● RECORDED DATA
------------------------------------------------------------------------

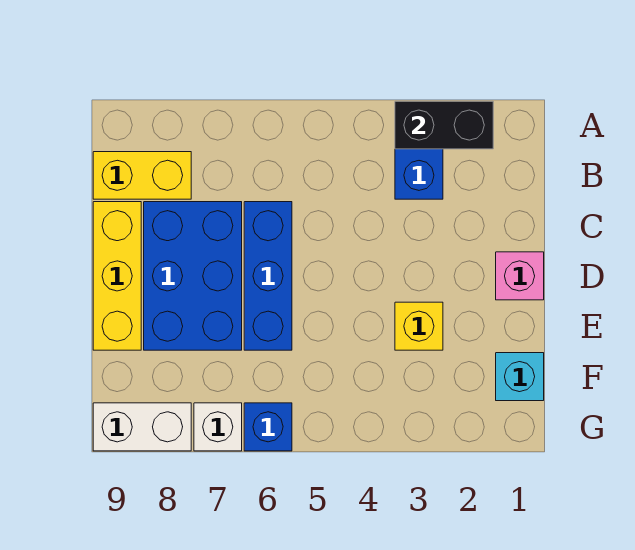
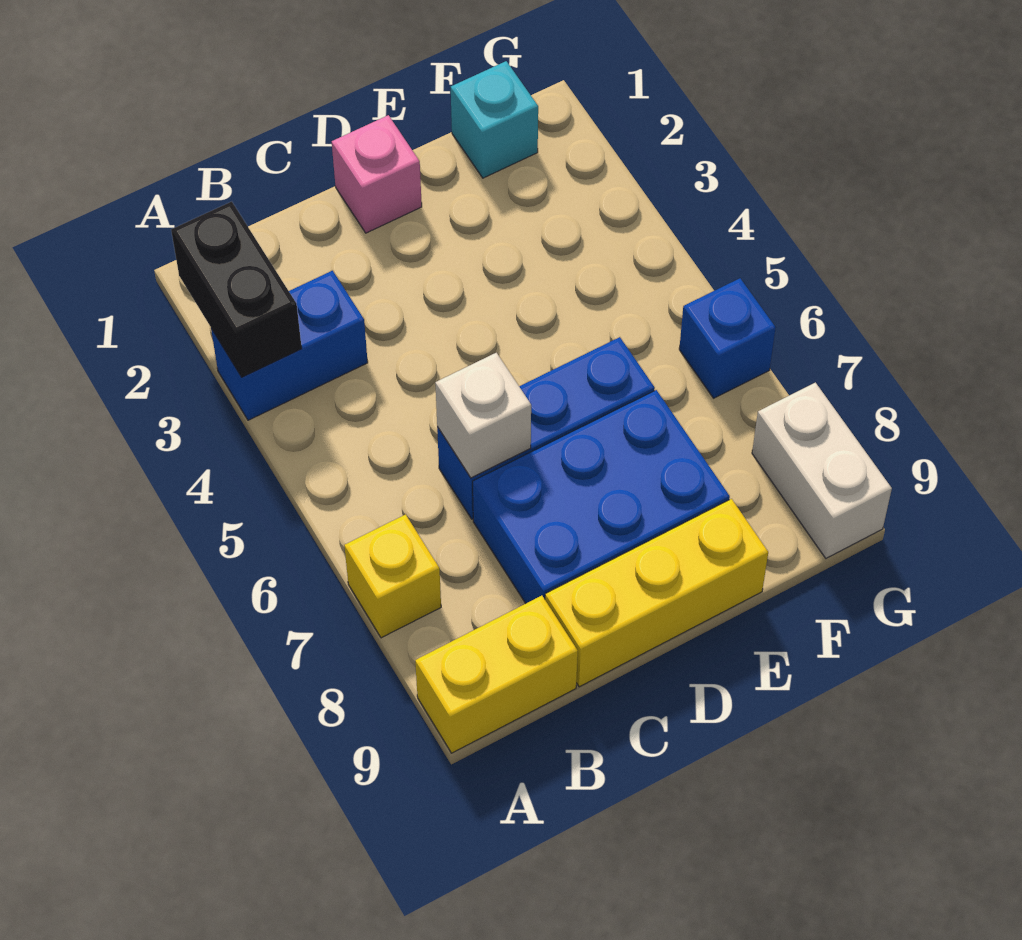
yellow brick B8:B9 level 1 -> yellow brick A9:B9 level 1
yellow brick E3 level 1 -> yellow brick A7 level 1
white brick G7 level 1 -> white brick C6 level 2

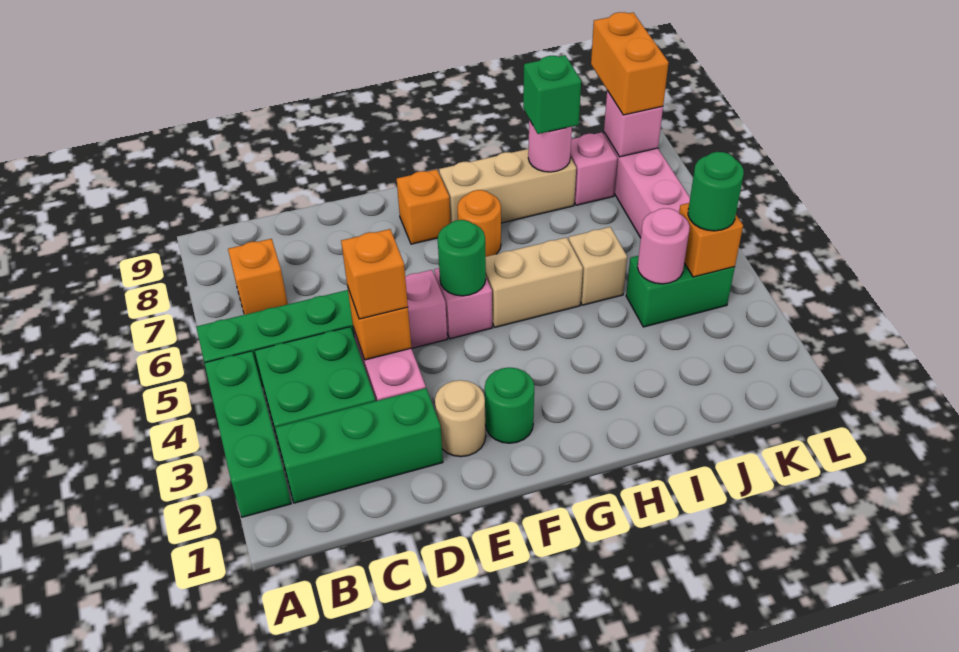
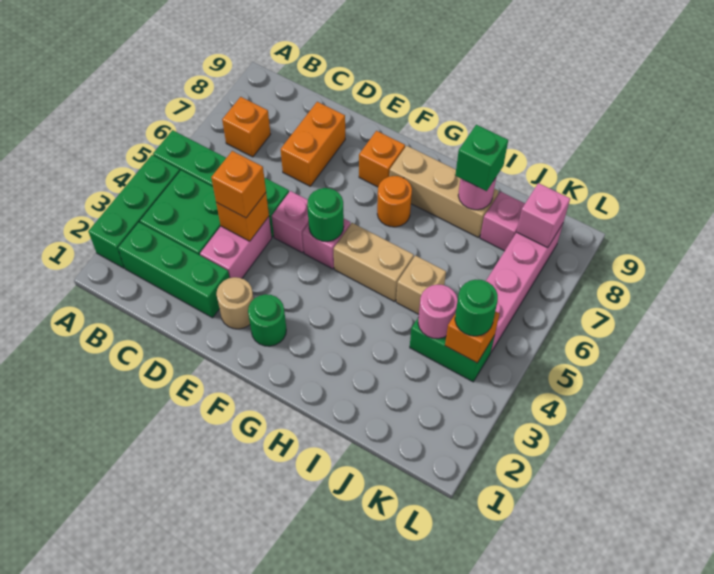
orange brick K8:K9 level 3 -> orange brick D7:D8 level 1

------------------------------------------------------------------------

● TASK REQUIREMENTS
Exclude the pictures and give back the rest of the data above exactly as written.

● WRITTEN RESPONSE
yellow brick B8:B9 level 1 -> yellow brick A9:B9 level 1
yellow brick E3 level 1 -> yellow brick A7 level 1
white brick G7 level 1 -> white brick C6 level 2

orange brick K8:K9 level 3 -> orange brick D7:D8 level 1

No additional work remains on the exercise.